• [ACTIVITY] Which of the lines in the data below contain the string "size"? Copy each of them.

• [SUPPLIED ENTRIES]
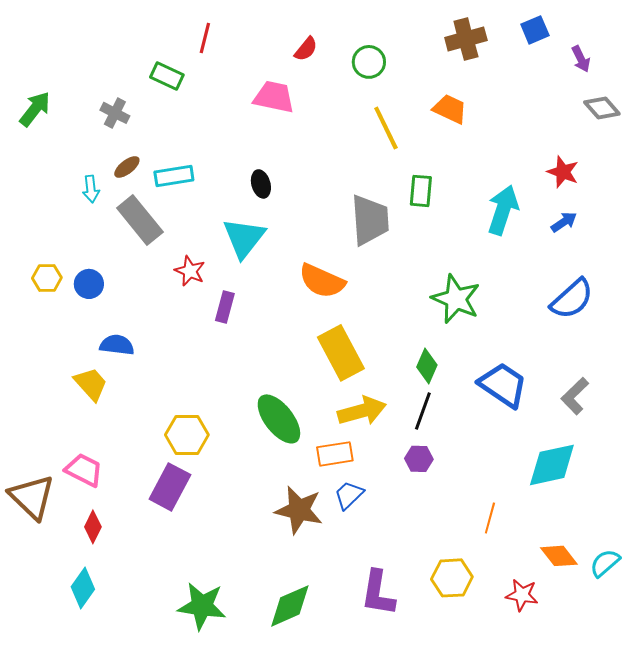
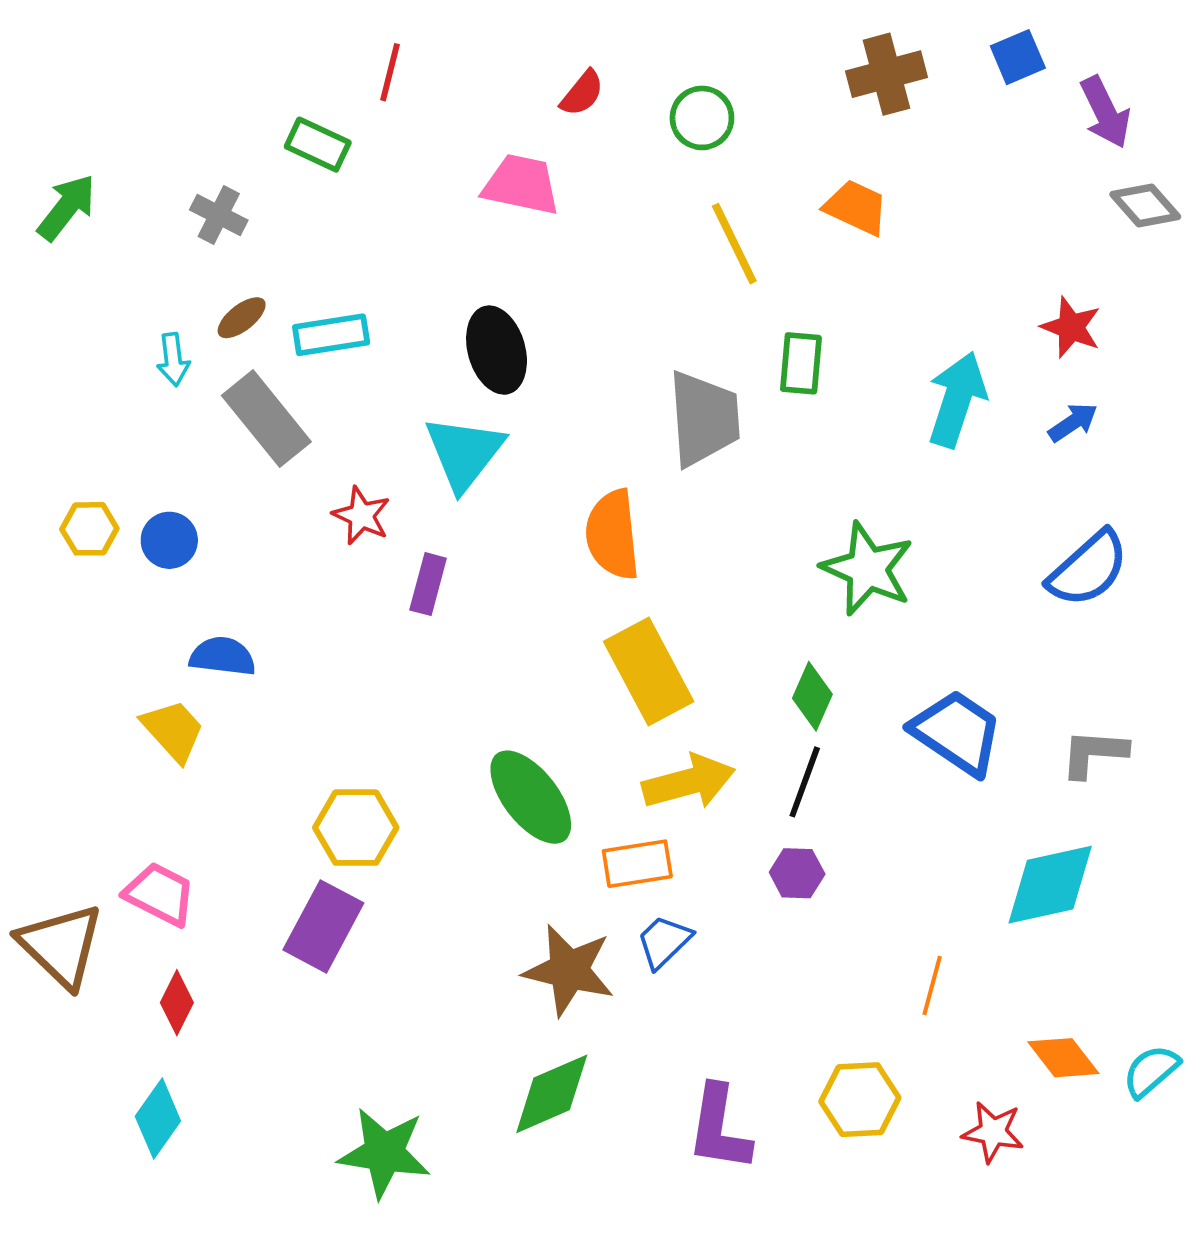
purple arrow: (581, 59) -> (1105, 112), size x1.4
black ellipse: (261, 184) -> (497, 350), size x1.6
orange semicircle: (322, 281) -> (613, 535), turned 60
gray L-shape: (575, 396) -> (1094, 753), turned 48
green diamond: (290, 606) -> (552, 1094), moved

• [EXERCISE RESULT]
purple arrow: (581, 59) -> (1105, 112), size x1.4
black ellipse: (261, 184) -> (497, 350), size x1.6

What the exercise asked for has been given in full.